Requirement ::
Give the listing again character for character, but drop the images.

Dataset section ::

•••

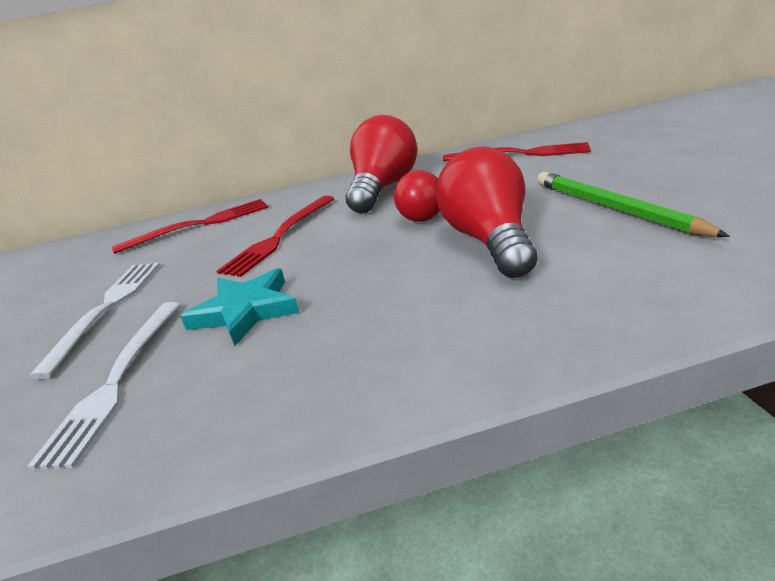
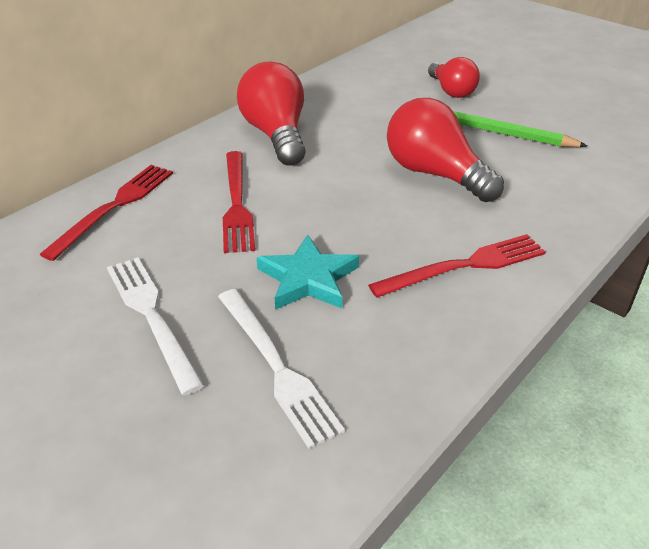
camera: 40 degrees left, 10 degrees up
(424, 213) = (350, 156): red light bulb -> red light bulb (451, 91)
(520, 154) = (365, 83): red fork -> red fork (464, 266)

•••

Answer to this problem ::
camera: 40 degrees left, 10 degrees up
(424, 213) = (350, 156): red light bulb -> red light bulb (451, 91)
(520, 154) = (365, 83): red fork -> red fork (464, 266)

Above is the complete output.